## What to do
Below are entries; repeat exactly, and nothing else, the lines from the one holding "PIXELS pin DIN: A12 -> B9" through the one holding "TFT3 pin SCK: A3 -> B14", inclusive. Leave the pictures out.

(Difference listings)
+ + + + + + +

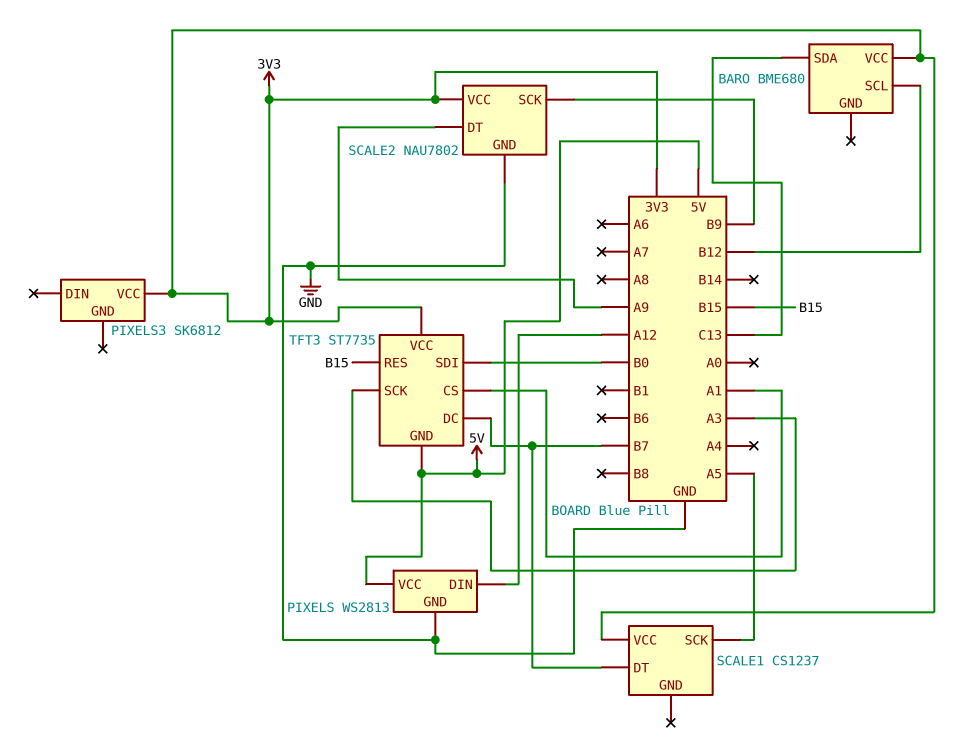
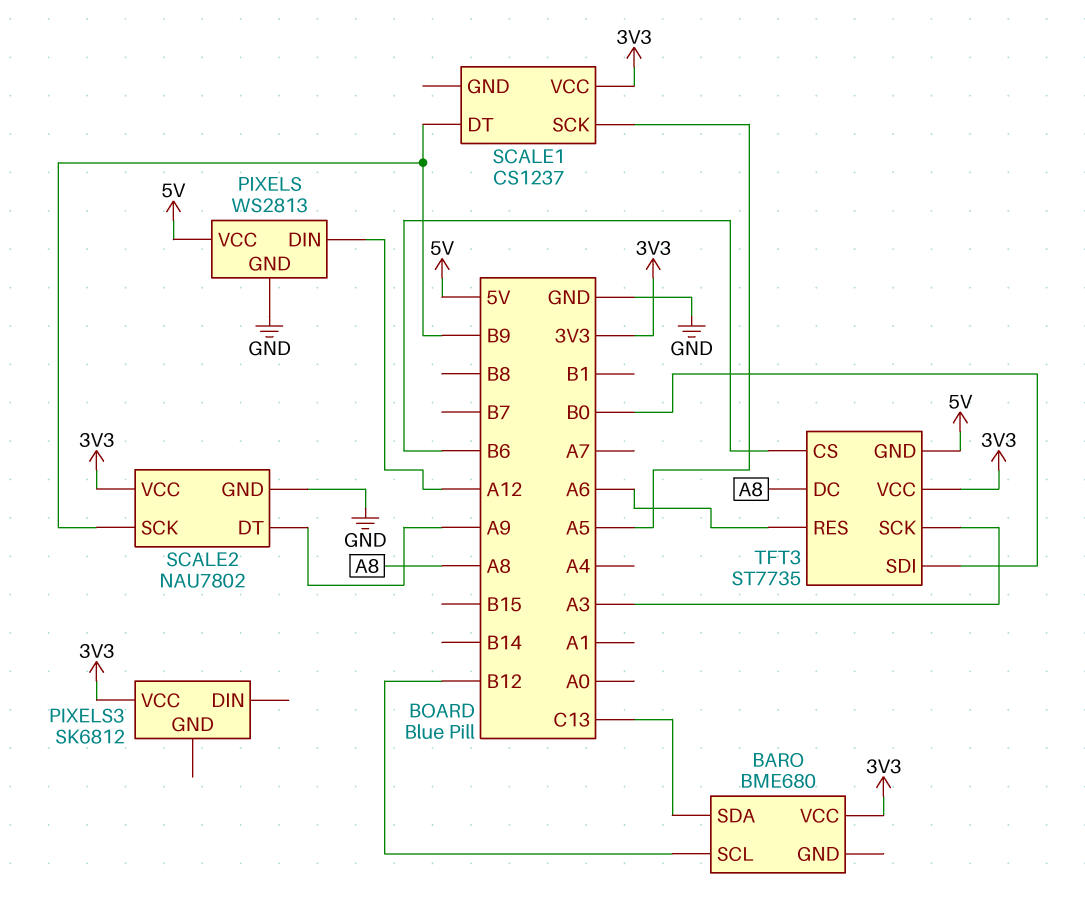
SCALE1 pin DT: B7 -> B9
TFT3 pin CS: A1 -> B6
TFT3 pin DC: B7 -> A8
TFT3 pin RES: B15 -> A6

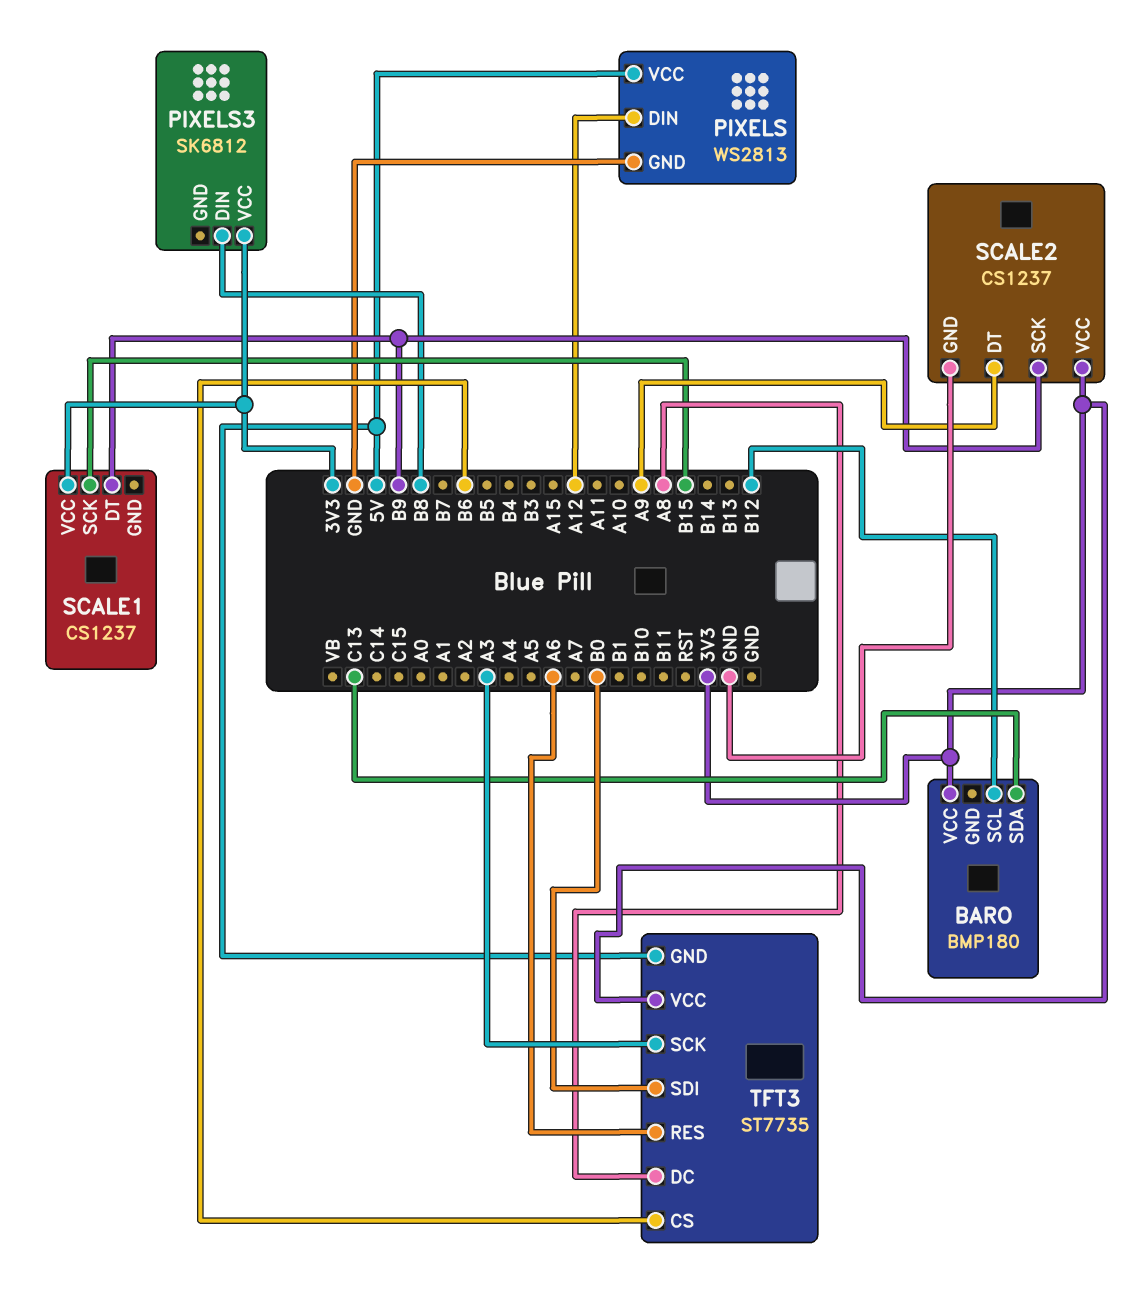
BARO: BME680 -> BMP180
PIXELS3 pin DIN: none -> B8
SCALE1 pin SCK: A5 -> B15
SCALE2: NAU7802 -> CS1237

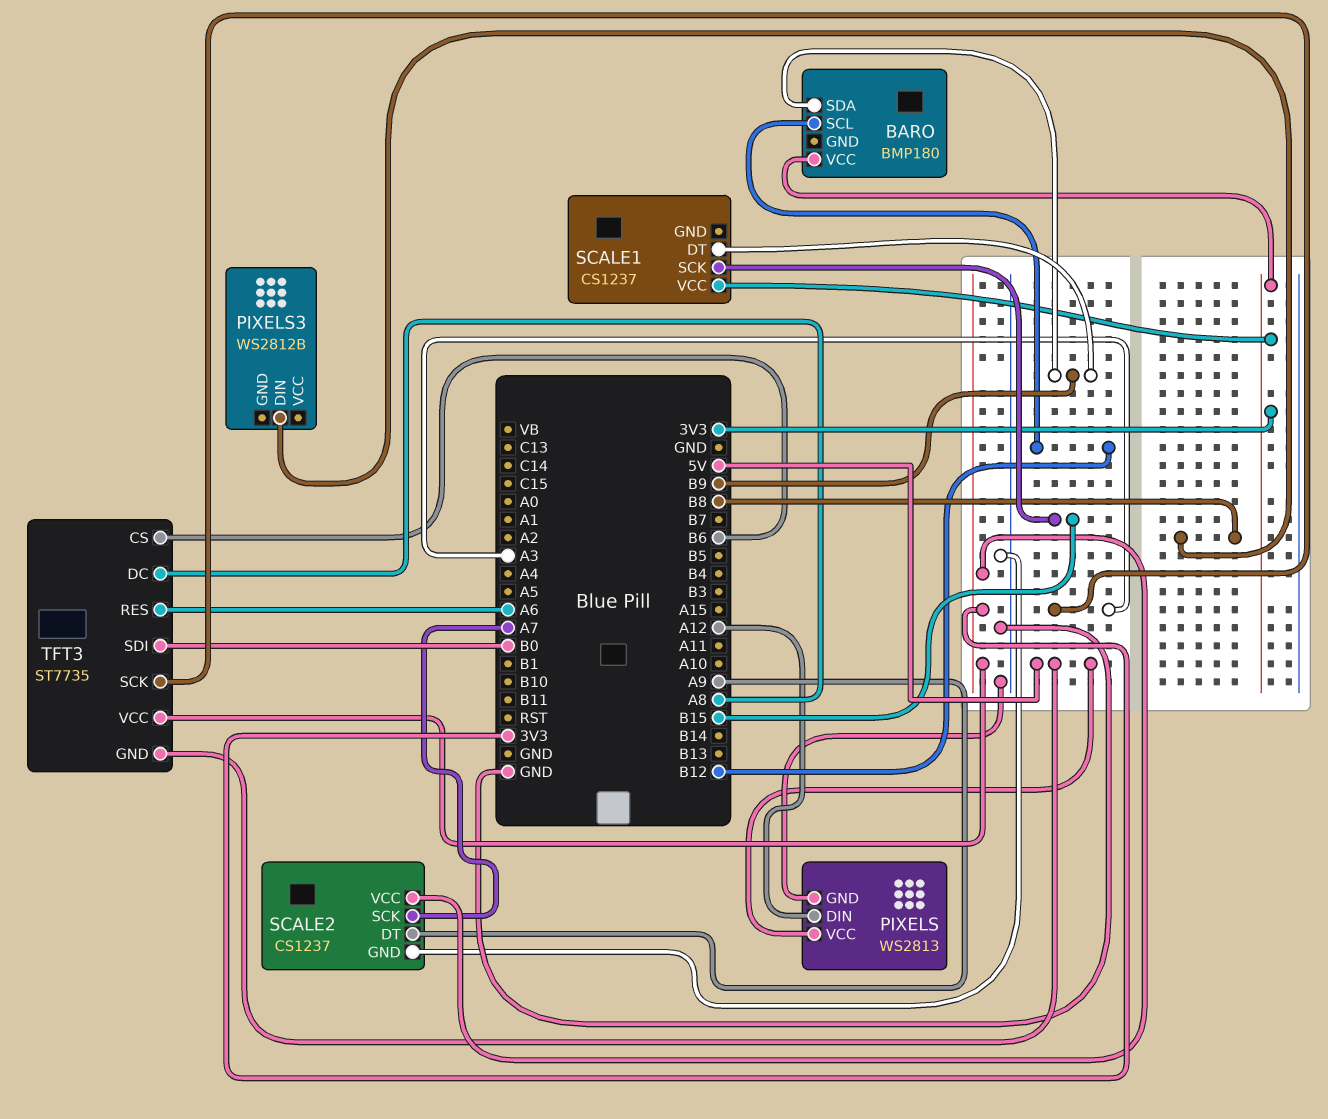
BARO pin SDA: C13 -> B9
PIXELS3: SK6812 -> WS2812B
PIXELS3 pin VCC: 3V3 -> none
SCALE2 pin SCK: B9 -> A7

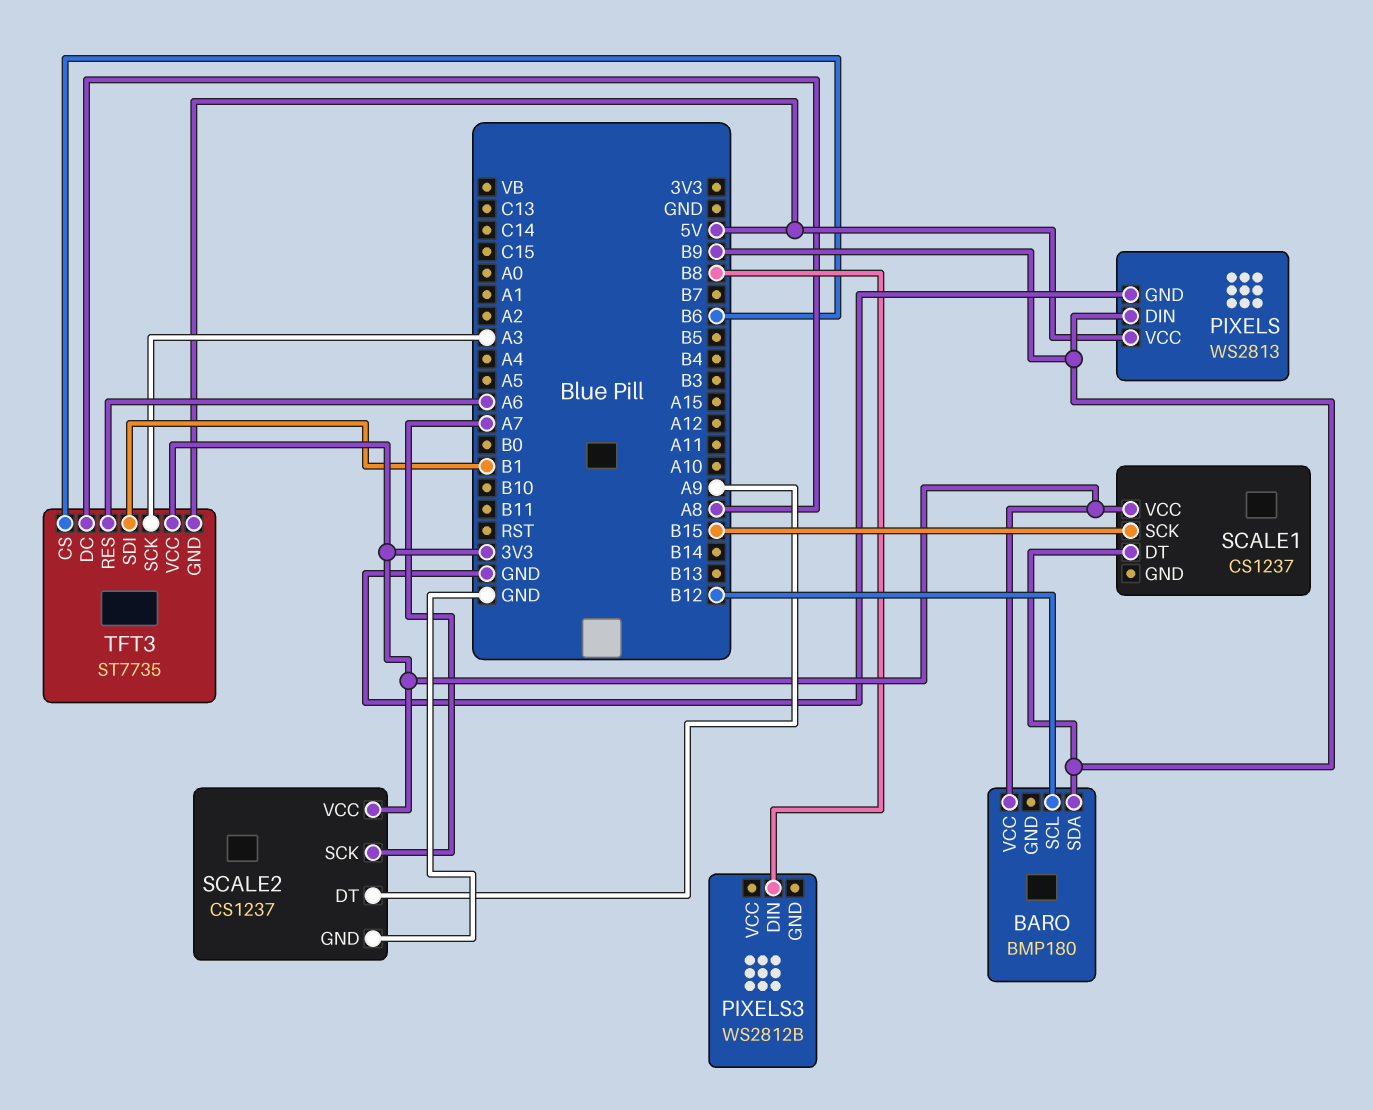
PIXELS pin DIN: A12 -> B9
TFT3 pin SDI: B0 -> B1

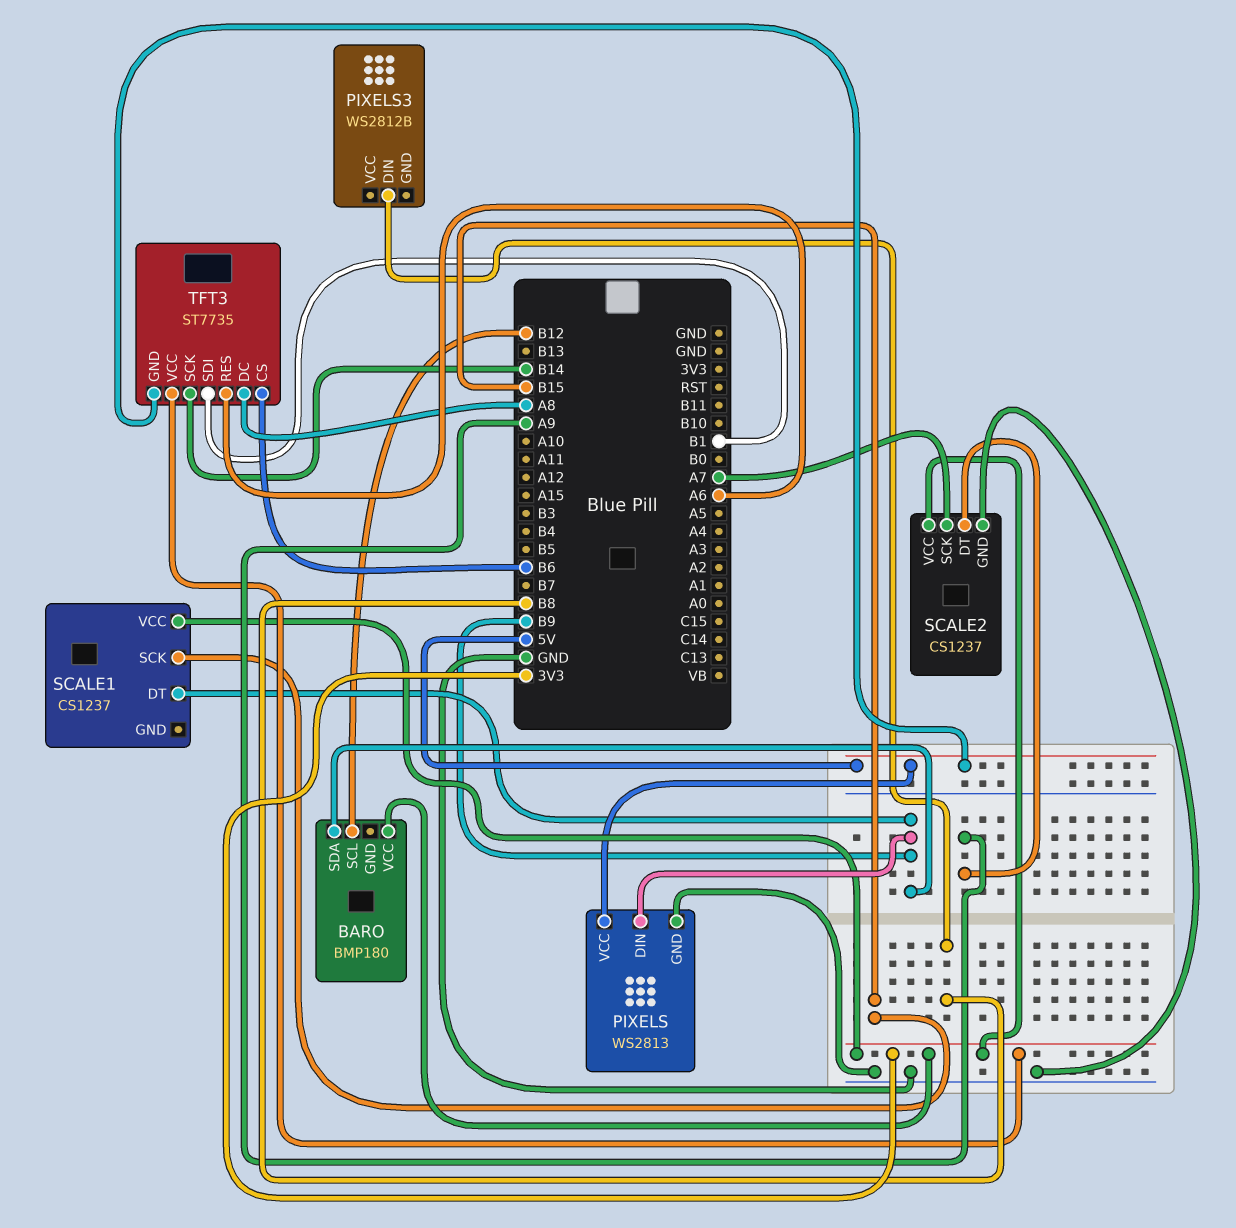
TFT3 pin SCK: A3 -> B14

+ + + + + + +

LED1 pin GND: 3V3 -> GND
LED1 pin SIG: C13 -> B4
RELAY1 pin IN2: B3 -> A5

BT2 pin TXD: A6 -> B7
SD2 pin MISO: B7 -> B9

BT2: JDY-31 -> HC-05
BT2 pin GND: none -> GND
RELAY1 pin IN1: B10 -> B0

+ + + + + + +

## Reply to the exercise
PIXELS pin DIN: A12 -> B9
TFT3 pin SDI: B0 -> B1

TFT3 pin SCK: A3 -> B14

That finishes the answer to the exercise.